WORK TO BE COMPLETED: What are the lines, copied exactly, from the one containing "TP1: test point (N034) -> test point (N002)" through the last line of the records below, both included?

DATA SUPPLIED:
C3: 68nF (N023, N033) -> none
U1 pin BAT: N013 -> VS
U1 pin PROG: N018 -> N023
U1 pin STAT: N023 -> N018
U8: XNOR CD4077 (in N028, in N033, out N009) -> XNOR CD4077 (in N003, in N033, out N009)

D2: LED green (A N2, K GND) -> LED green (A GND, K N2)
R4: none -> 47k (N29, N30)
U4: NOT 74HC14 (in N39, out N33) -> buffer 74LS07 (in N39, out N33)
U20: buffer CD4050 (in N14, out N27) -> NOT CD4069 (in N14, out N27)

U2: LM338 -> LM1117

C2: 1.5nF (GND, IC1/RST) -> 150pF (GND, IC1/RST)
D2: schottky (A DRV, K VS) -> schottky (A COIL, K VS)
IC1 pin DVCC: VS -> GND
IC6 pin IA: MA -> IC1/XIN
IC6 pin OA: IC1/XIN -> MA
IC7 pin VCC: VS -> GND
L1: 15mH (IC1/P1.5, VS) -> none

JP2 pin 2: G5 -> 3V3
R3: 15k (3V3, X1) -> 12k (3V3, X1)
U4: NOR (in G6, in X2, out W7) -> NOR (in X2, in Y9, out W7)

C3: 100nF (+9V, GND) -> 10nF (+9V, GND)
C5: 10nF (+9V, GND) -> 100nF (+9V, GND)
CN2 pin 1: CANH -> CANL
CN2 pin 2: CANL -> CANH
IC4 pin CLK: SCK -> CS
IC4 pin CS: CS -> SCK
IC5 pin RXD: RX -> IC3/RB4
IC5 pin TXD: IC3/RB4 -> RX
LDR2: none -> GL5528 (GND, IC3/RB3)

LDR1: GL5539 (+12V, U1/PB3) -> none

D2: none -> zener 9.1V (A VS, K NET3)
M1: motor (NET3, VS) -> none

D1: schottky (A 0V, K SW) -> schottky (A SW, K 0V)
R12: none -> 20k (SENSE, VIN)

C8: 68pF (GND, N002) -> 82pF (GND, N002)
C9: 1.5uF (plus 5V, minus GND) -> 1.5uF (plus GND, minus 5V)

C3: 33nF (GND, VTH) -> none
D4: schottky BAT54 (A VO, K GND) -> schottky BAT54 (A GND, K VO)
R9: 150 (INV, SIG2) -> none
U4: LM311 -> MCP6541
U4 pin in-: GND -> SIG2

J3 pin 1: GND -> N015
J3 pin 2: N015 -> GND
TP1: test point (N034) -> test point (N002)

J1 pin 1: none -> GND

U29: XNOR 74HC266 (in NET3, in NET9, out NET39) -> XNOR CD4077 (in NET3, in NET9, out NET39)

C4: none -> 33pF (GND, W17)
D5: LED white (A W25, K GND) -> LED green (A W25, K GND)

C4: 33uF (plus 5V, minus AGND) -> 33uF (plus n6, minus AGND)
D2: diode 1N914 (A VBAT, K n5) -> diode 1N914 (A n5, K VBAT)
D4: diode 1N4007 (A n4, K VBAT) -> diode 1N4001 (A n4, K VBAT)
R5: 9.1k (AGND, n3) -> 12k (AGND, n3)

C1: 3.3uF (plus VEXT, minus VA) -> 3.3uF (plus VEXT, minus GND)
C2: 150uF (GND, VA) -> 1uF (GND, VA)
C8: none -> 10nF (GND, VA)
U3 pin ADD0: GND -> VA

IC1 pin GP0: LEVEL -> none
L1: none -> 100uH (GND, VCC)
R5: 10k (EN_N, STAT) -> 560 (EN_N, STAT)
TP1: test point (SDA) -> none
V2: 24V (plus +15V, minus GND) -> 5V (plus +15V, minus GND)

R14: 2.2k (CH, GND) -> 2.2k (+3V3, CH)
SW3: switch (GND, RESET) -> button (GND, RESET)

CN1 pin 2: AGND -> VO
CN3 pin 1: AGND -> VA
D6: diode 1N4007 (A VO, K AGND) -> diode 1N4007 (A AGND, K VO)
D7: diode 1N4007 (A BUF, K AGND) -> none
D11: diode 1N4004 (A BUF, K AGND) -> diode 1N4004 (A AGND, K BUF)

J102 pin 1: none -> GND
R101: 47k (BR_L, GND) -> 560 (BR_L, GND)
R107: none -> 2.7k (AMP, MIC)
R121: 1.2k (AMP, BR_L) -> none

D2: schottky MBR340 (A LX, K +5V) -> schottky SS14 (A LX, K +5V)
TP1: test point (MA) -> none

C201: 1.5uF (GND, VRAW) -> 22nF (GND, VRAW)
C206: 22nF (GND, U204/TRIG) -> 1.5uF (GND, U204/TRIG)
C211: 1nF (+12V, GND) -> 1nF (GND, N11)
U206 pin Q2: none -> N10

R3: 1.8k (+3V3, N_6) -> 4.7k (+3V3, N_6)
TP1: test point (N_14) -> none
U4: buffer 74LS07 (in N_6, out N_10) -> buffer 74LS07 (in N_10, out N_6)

FINISHED EXERCISE:
TP1: test point (N034) -> test point (N002)

J1 pin 1: none -> GND

U29: XNOR 74HC266 (in NET3, in NET9, out NET39) -> XNOR CD4077 (in NET3, in NET9, out NET39)

C4: none -> 33pF (GND, W17)
D5: LED white (A W25, K GND) -> LED green (A W25, K GND)

C4: 33uF (plus 5V, minus AGND) -> 33uF (plus n6, minus AGND)
D2: diode 1N914 (A VBAT, K n5) -> diode 1N914 (A n5, K VBAT)
D4: diode 1N4007 (A n4, K VBAT) -> diode 1N4001 (A n4, K VBAT)
R5: 9.1k (AGND, n3) -> 12k (AGND, n3)

C1: 3.3uF (plus VEXT, minus VA) -> 3.3uF (plus VEXT, minus GND)
C2: 150uF (GND, VA) -> 1uF (GND, VA)
C8: none -> 10nF (GND, VA)
U3 pin ADD0: GND -> VA

IC1 pin GP0: LEVEL -> none
L1: none -> 100uH (GND, VCC)
R5: 10k (EN_N, STAT) -> 560 (EN_N, STAT)
TP1: test point (SDA) -> none
V2: 24V (plus +15V, minus GND) -> 5V (plus +15V, minus GND)

R14: 2.2k (CH, GND) -> 2.2k (+3V3, CH)
SW3: switch (GND, RESET) -> button (GND, RESET)

CN1 pin 2: AGND -> VO
CN3 pin 1: AGND -> VA
D6: diode 1N4007 (A VO, K AGND) -> diode 1N4007 (A AGND, K VO)
D7: diode 1N4007 (A BUF, K AGND) -> none
D11: diode 1N4004 (A BUF, K AGND) -> diode 1N4004 (A AGND, K BUF)

J102 pin 1: none -> GND
R101: 47k (BR_L, GND) -> 560 (BR_L, GND)
R107: none -> 2.7k (AMP, MIC)
R121: 1.2k (AMP, BR_L) -> none

D2: schottky MBR340 (A LX, K +5V) -> schottky SS14 (A LX, K +5V)
TP1: test point (MA) -> none

C201: 1.5uF (GND, VRAW) -> 22nF (GND, VRAW)
C206: 22nF (GND, U204/TRIG) -> 1.5uF (GND, U204/TRIG)
C211: 1nF (+12V, GND) -> 1nF (GND, N11)
U206 pin Q2: none -> N10

R3: 1.8k (+3V3, N_6) -> 4.7k (+3V3, N_6)
TP1: test point (N_14) -> none
U4: buffer 74LS07 (in N_6, out N_10) -> buffer 74LS07 (in N_10, out N_6)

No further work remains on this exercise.